Problem — Return the data below exactly, please, but drop the pictures.

(Extracted records)

================

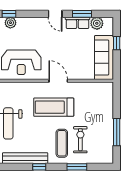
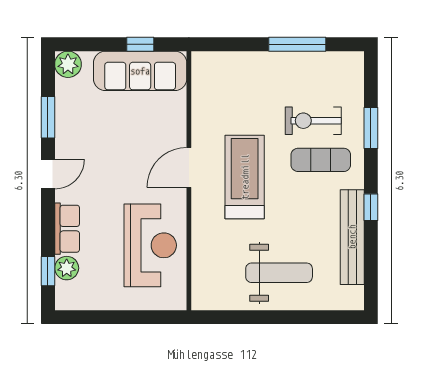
row of seats: (78, 23) -> (67, 229), moved
plant: (97, 23) -> (68, 64), moved
window: (117, 43) -> (140, 44), moved
treadmill: (54, 107) -> (245, 177), turned 180

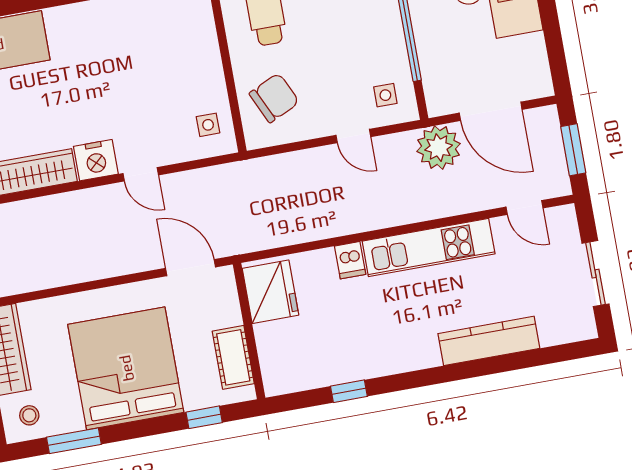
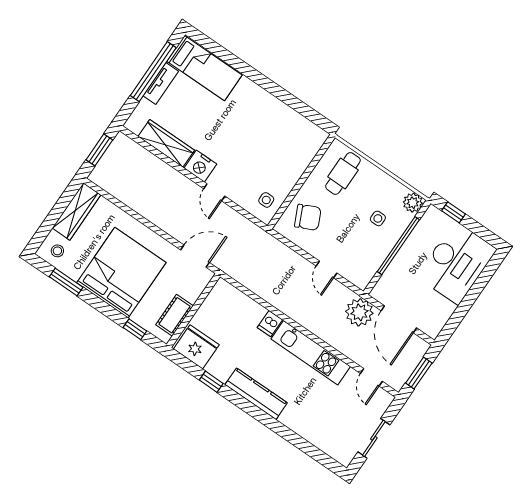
side table: (385, 95) -> (378, 218), moved
door: (190, 268) -> (195, 256), hinge flipped
fridge: (270, 292) -> (196, 347), moved, turned -90
kitchen counter: (489, 341) -> (256, 394), moved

================

The completed task —
row of seats: (78, 23) -> (67, 229), moved
plant: (97, 23) -> (68, 64), moved
window: (117, 43) -> (140, 44), moved
treadmill: (54, 107) -> (245, 177), turned 180

side table: (385, 95) -> (378, 218), moved
door: (190, 268) -> (195, 256), hinge flipped
fridge: (270, 292) -> (196, 347), moved, turned -90
kitchen counter: (489, 341) -> (256, 394), moved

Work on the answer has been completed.